▶ Data records:
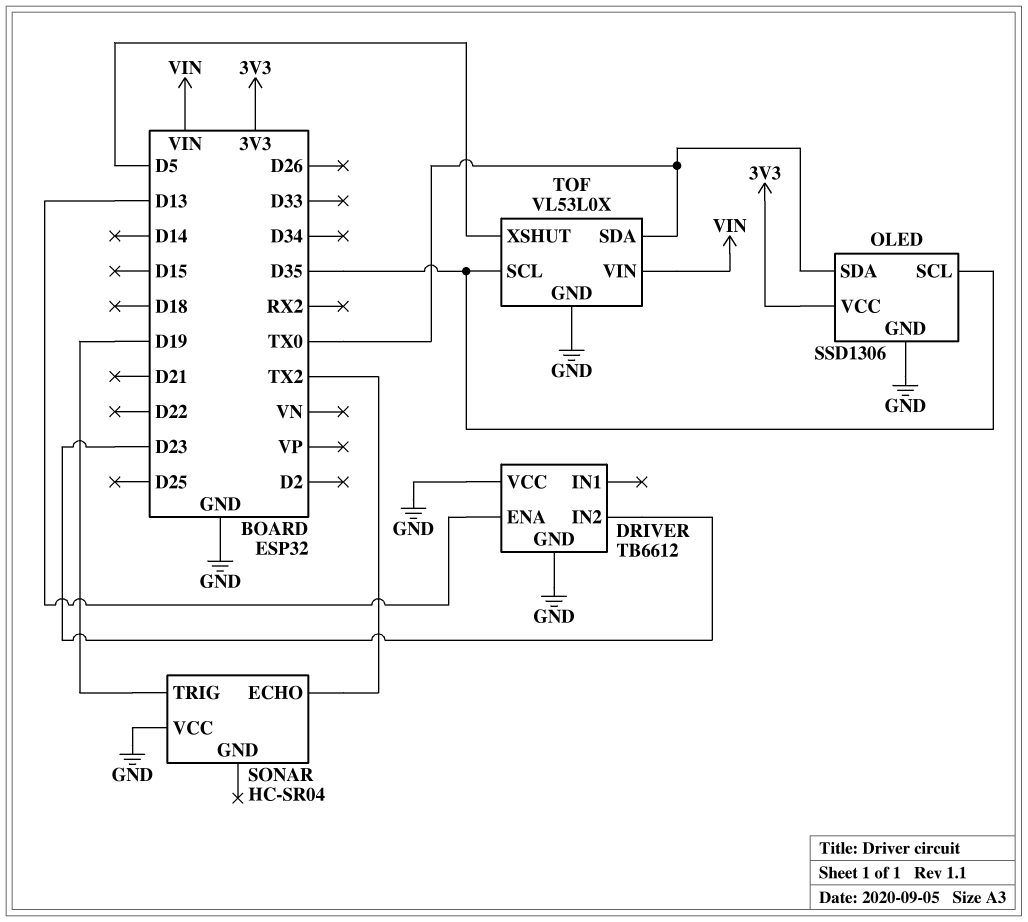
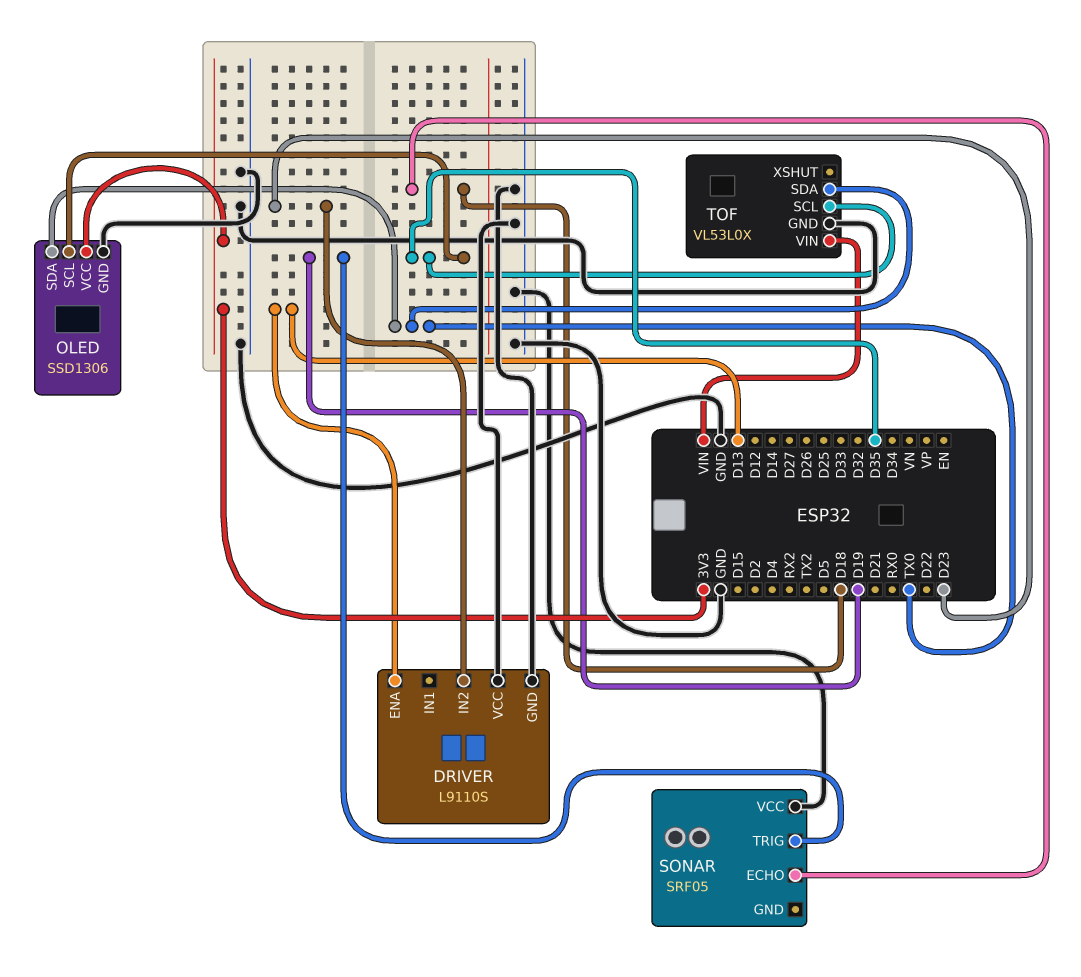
DRIVER: TB6612 -> L9110S
SONAR: HC-SR04 -> SRF05
SONAR pin ECHO: TX2 -> D18
TOF pin XSHUT: D5 -> none

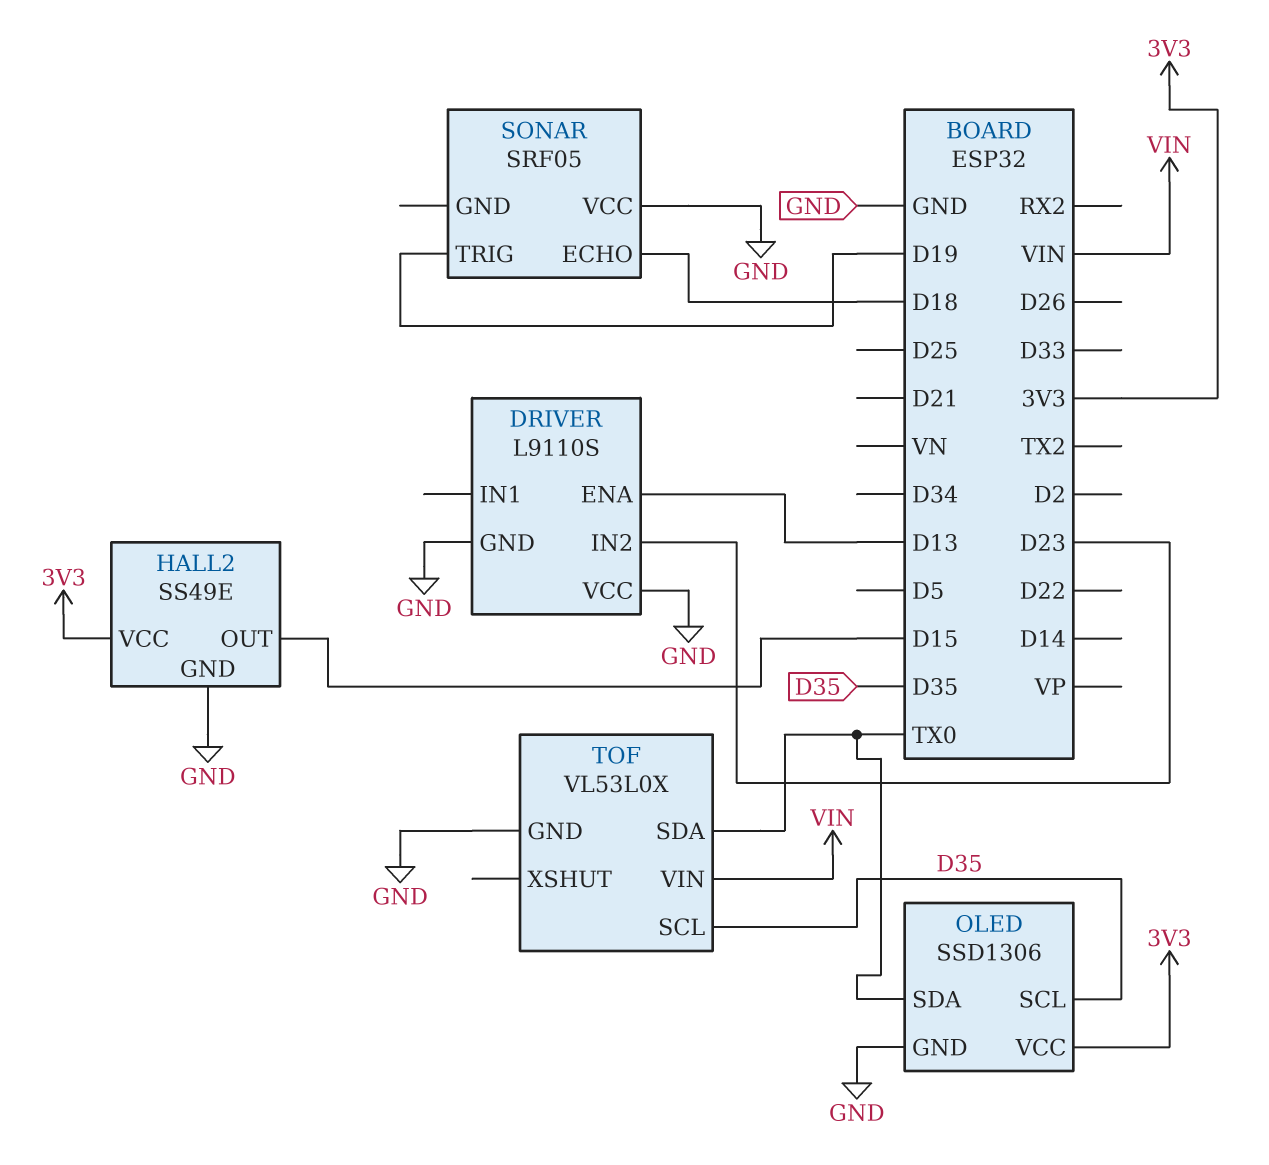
HALL2: none -> SS49E
HALL2 pin GND: none -> GND
HALL2 pin OUT: none -> D15
HALL2 pin VCC: none -> 3V3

▶ Work instruction: Every line above should be output exactly, except for the pictures.

▶ Problem solution:
DRIVER: TB6612 -> L9110S
SONAR: HC-SR04 -> SRF05
SONAR pin ECHO: TX2 -> D18
TOF pin XSHUT: D5 -> none

HALL2: none -> SS49E
HALL2 pin GND: none -> GND
HALL2 pin OUT: none -> D15
HALL2 pin VCC: none -> 3V3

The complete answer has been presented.